**ACTIVITY**
Report the tally of lines featuring the word "right" in the entries below, without anything else.

[Records from a data collection]
-=-=-
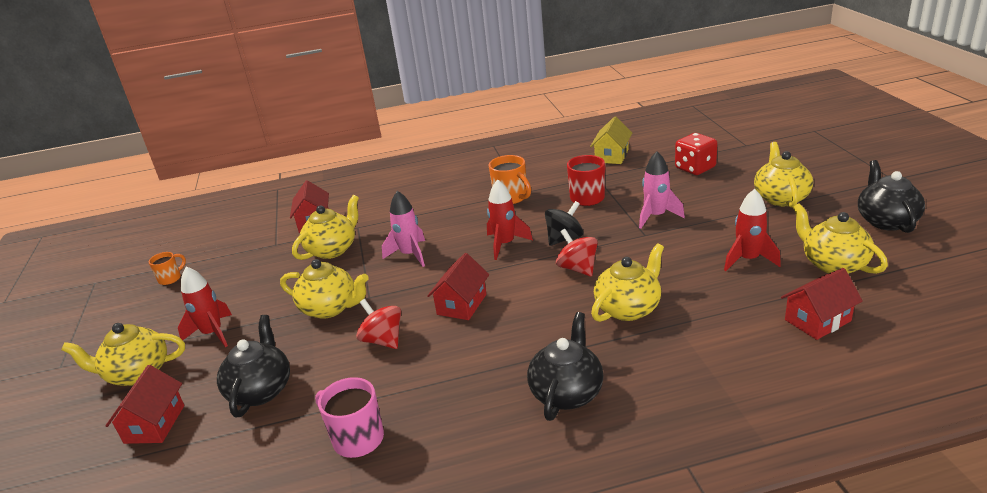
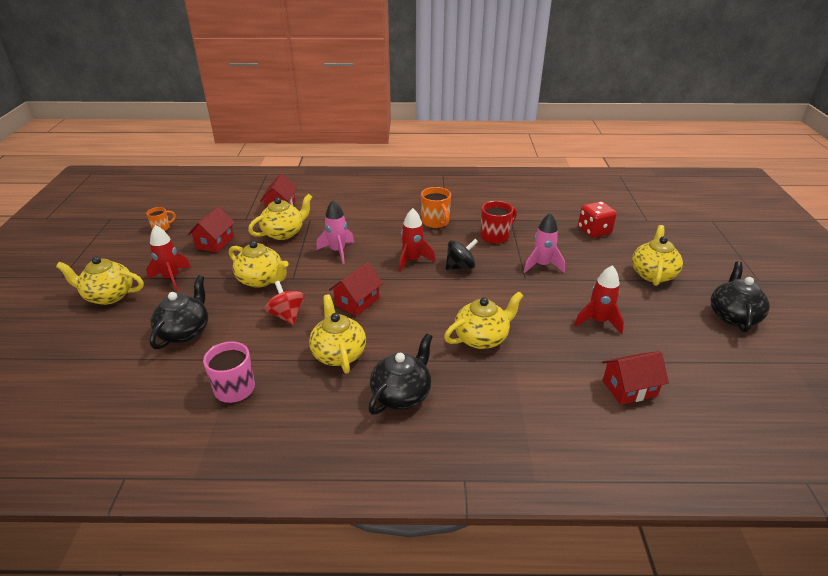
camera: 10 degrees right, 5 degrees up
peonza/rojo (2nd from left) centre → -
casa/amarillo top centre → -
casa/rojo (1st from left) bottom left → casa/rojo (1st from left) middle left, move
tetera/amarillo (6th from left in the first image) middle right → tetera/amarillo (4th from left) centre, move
-=-=-
**EXERCISE SOLUTION**
2